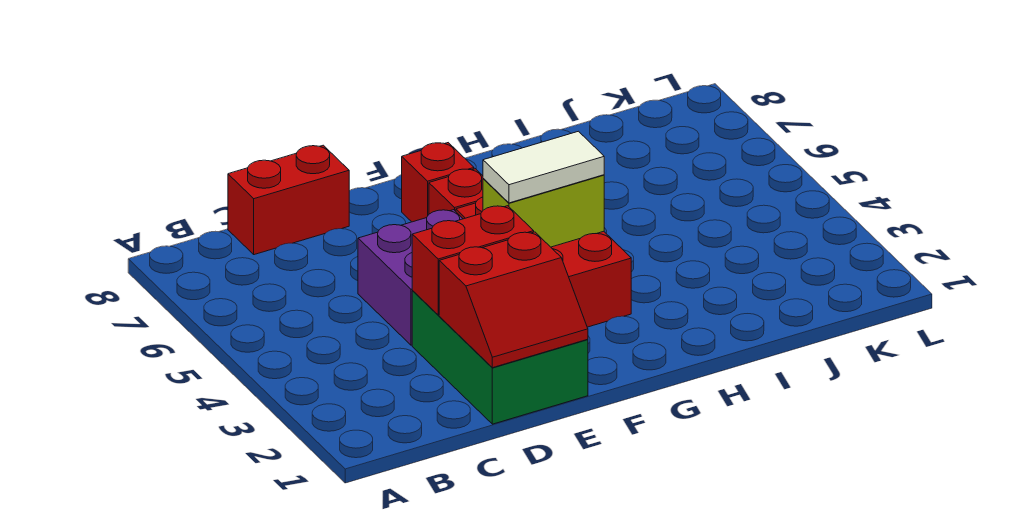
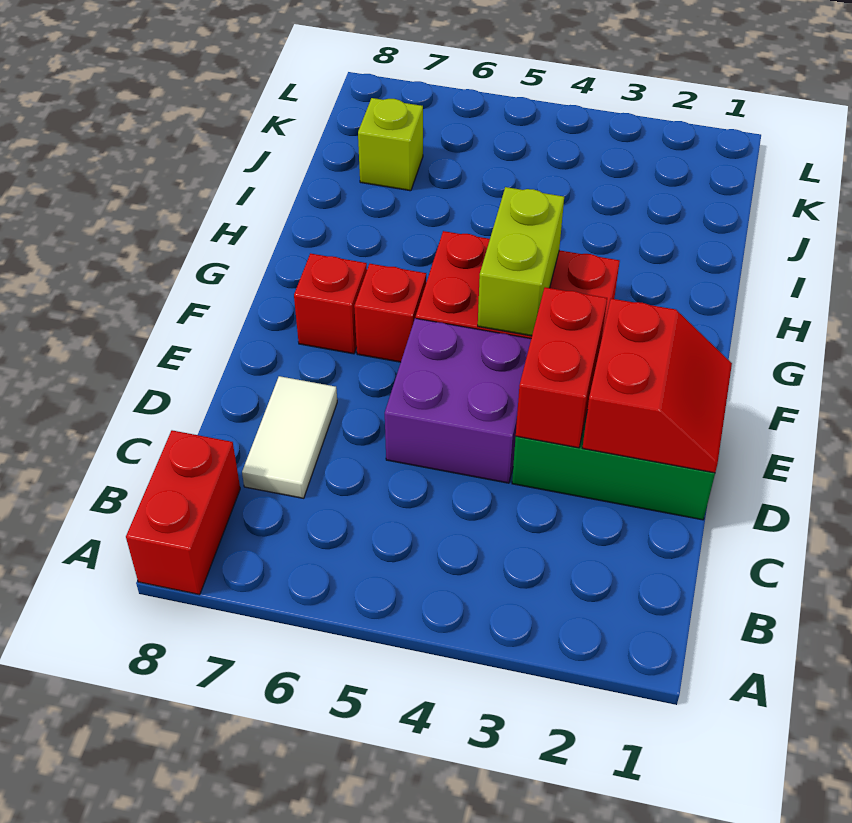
red brick C8:D8 level 1 -> red brick A8:B8 level 1
white tile F4:G4 level 3 -> white tile C7:D7 level 1
none -> lime brick J7 level 1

▸ What the task asks
Scan the listing for the string "brick", then copy every line where it appears.

▸ Expected output
red brick C8:D8 level 1 -> red brick A8:B8 level 1
none -> lime brick J7 level 1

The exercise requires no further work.